• Coordinate-based change listings:
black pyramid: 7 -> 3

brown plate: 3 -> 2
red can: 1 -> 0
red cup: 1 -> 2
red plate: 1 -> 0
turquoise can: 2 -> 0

• Task brief:
Each entry is to be given again, exactly as it stands.

• Answer below:
black pyramid: 7 -> 3

brown plate: 3 -> 2
red can: 1 -> 0
red cup: 1 -> 2
red plate: 1 -> 0
turquoise can: 2 -> 0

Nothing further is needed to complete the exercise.